Image sets with object changes:
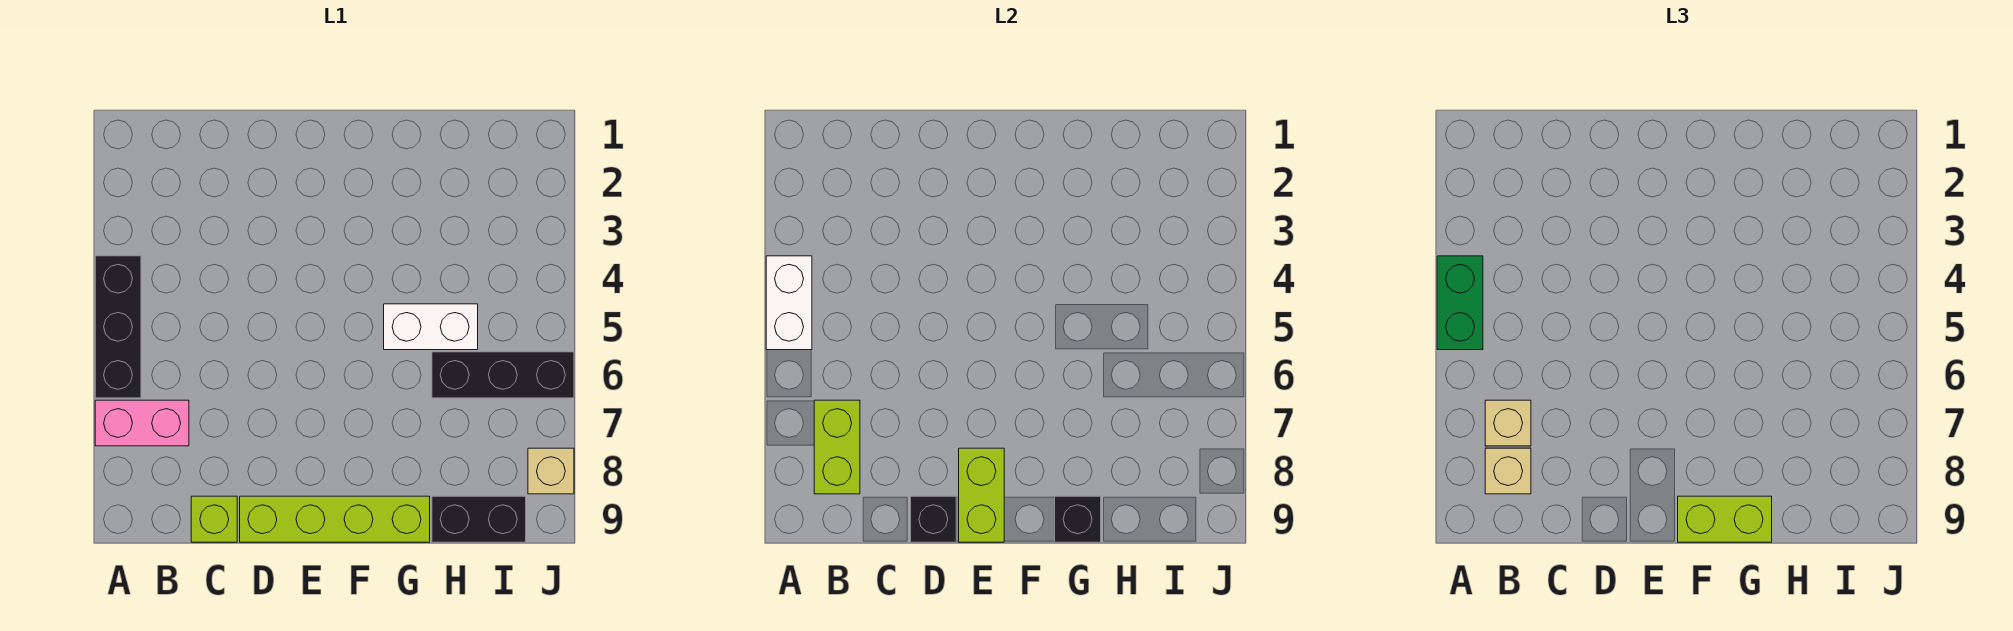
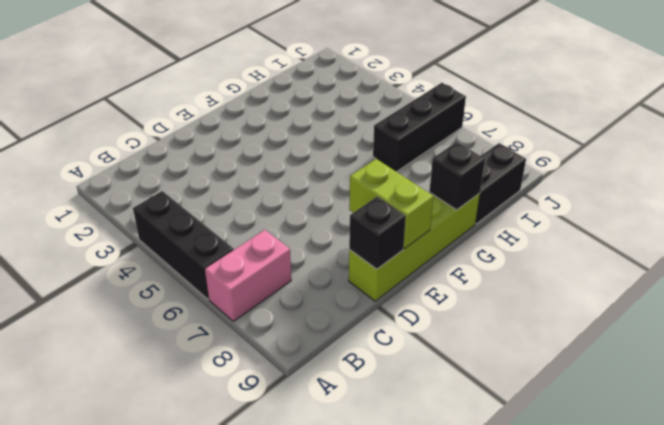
none -> lime brick C9 level 1
none -> white brick G5:H5 level 1
none -> tan brick J8 level 1

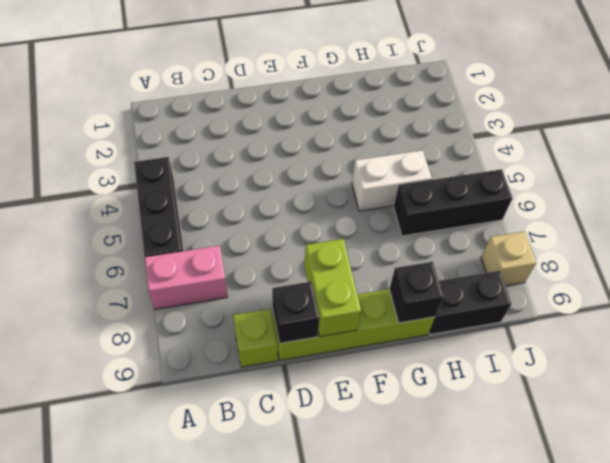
none -> white brick A4:A5 level 2
none -> lime brick B7:B8 level 2
none -> green brick A4:A5 level 3

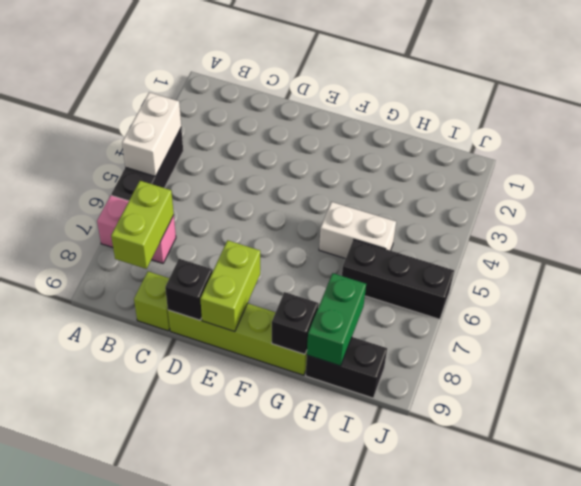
green brick H8:H9 level 2 -> green brick A4:A5 level 3
none -> tan brick J8 level 1
none -> tan brick B7 level 3
none -> tan brick B8 level 3

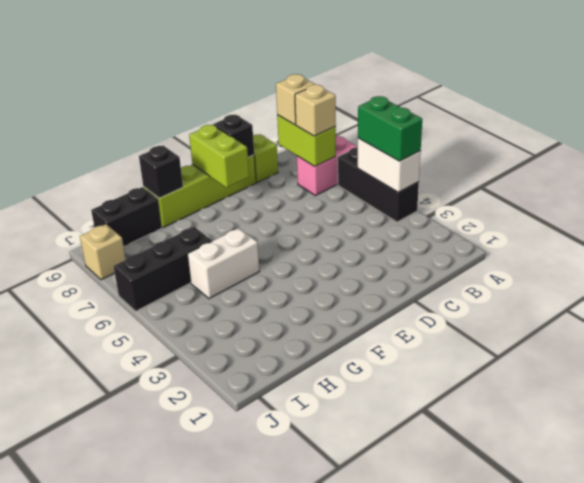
none -> lime brick F9:G9 level 3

### Task objective
Across the data, how many lines contain the string "green"? Only the number is wanted.

### Task answer
2